(Spatial object tracking data)

========================

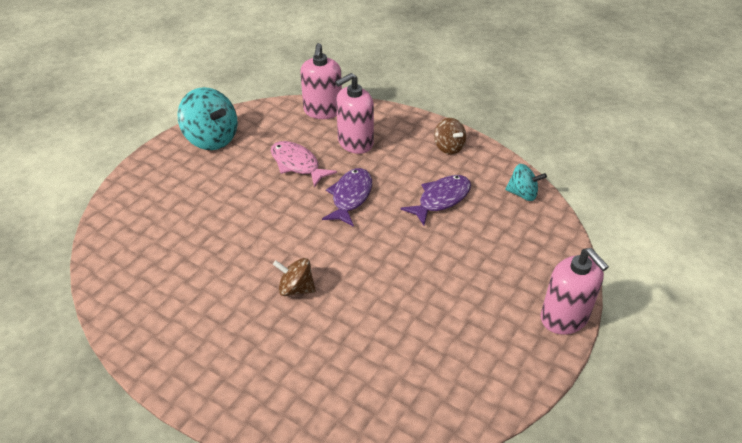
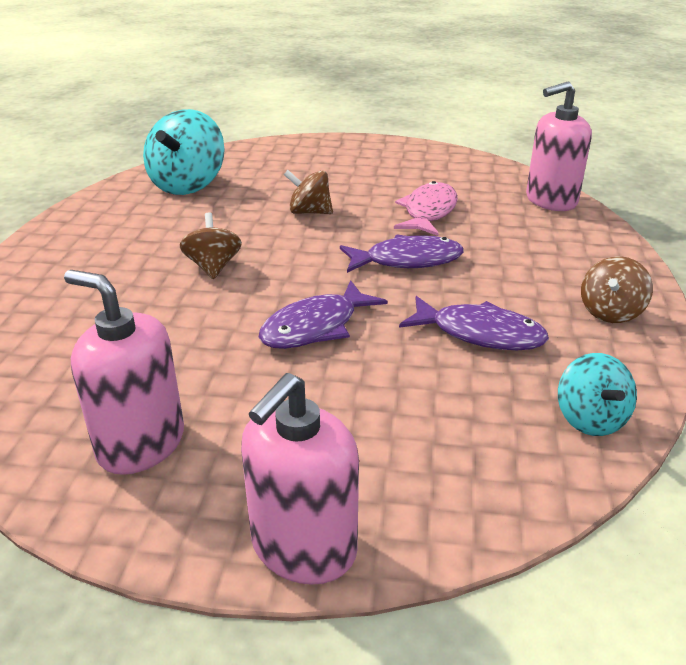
camera: 65 degrees right, 10 degrees down
(211, 139) = (414, 157): turquoise spinning top -> turquoise spinning top (188, 185)
(253, 218) = (309, 212): none -> brown spinning top
(355, 143) = (518, 237): pink soap dispenser -> pink soap dispenser (141, 444)
(398, 260) = (315, 327): none -> purple fish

========================

■ **Prompt**:
Down to the last line, set down the data above exactly, and omit all images.

■ **Exercise response**:
camera: 65 degrees right, 10 degrees down
(211, 139) = (414, 157): turquoise spinning top -> turquoise spinning top (188, 185)
(253, 218) = (309, 212): none -> brown spinning top
(355, 143) = (518, 237): pink soap dispenser -> pink soap dispenser (141, 444)
(398, 260) = (315, 327): none -> purple fish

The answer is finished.